## [Work required]
Filter these records by the string "blue", copying each line that holds it.

--------

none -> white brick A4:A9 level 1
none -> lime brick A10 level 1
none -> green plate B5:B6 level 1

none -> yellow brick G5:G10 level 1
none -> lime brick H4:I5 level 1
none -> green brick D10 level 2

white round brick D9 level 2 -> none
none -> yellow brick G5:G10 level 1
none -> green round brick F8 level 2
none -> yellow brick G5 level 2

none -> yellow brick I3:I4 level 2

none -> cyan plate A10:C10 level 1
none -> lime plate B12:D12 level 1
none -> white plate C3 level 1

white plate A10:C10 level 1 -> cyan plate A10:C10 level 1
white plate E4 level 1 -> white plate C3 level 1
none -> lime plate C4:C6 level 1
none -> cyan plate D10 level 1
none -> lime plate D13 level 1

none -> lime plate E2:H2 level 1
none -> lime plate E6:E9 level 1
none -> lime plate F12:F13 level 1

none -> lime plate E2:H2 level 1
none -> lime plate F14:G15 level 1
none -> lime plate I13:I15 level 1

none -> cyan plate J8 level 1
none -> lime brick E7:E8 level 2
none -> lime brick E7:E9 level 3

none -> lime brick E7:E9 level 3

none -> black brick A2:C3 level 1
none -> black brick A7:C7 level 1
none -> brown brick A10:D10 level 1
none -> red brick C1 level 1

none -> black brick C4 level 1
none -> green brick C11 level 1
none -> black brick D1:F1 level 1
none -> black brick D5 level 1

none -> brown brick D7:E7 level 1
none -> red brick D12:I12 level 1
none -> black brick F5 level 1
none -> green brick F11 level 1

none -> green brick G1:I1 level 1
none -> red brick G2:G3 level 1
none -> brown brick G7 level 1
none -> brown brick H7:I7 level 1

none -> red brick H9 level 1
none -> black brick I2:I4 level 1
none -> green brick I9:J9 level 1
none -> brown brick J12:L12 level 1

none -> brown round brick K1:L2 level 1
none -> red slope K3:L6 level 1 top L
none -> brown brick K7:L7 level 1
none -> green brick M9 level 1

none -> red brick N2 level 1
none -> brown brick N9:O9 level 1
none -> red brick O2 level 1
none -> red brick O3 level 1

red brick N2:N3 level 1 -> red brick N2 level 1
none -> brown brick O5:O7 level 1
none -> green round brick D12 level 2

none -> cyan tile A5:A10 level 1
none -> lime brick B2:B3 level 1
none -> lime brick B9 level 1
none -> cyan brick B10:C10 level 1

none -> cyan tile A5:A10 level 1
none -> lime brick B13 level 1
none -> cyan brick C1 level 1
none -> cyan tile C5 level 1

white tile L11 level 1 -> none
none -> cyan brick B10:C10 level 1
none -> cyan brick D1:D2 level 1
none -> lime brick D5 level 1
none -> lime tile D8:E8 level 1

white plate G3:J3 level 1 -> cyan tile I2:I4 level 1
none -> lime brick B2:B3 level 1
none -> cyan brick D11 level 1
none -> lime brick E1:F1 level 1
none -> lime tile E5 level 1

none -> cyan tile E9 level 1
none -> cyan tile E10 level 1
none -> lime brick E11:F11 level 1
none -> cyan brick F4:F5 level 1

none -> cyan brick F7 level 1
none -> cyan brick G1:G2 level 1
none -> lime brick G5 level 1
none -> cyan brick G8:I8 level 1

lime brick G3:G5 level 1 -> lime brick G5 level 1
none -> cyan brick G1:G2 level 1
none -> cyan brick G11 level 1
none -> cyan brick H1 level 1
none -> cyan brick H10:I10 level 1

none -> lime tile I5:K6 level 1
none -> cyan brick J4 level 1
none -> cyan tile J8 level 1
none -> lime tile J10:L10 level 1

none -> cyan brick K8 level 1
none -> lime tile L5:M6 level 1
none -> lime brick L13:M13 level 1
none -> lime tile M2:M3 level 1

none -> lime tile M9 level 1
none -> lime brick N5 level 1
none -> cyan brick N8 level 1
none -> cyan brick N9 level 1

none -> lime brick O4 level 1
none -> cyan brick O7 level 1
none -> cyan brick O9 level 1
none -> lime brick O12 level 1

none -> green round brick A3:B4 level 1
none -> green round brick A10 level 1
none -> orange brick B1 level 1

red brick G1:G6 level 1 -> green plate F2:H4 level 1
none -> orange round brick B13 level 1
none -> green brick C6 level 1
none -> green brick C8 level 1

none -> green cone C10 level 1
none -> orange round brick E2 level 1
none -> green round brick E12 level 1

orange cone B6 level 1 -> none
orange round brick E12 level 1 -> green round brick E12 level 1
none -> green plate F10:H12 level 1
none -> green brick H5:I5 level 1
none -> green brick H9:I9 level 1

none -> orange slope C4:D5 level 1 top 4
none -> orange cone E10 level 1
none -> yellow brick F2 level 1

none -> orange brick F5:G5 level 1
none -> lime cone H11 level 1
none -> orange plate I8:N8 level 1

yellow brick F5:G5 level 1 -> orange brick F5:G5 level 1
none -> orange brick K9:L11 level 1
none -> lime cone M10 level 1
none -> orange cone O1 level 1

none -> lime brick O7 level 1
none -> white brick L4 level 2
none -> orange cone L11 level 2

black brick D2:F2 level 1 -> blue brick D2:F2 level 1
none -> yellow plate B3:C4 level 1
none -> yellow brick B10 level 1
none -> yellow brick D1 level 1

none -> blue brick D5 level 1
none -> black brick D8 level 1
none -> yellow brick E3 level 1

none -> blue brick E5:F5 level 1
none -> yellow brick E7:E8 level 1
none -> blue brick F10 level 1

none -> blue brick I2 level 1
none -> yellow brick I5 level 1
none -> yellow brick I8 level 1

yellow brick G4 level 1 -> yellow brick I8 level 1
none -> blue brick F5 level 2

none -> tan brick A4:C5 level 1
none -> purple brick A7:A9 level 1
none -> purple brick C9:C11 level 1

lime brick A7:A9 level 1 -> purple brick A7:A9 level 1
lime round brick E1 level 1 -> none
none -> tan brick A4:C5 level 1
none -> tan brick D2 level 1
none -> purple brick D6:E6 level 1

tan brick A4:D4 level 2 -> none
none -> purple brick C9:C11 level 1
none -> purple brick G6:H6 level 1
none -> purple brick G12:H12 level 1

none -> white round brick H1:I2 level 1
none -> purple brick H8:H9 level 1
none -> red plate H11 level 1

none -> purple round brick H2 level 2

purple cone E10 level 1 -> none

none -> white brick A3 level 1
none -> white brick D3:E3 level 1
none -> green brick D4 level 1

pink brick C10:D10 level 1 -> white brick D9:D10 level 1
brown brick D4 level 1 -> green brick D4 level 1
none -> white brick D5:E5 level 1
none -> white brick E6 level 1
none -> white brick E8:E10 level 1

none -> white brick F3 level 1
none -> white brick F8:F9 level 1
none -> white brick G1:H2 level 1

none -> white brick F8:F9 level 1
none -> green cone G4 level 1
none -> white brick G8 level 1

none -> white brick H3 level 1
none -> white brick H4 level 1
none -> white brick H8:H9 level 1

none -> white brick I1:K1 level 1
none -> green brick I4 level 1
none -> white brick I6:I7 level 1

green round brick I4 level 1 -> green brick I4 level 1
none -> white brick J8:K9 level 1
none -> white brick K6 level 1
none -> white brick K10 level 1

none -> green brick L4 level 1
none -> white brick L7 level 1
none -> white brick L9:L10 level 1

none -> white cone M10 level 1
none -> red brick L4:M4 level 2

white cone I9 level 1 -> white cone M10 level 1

--------

## [Written response]
black brick D2:F2 level 1 -> blue brick D2:F2 level 1
none -> blue brick D5 level 1
none -> blue brick E5:F5 level 1
none -> blue brick F10 level 1
none -> blue brick I2 level 1
none -> blue brick F5 level 2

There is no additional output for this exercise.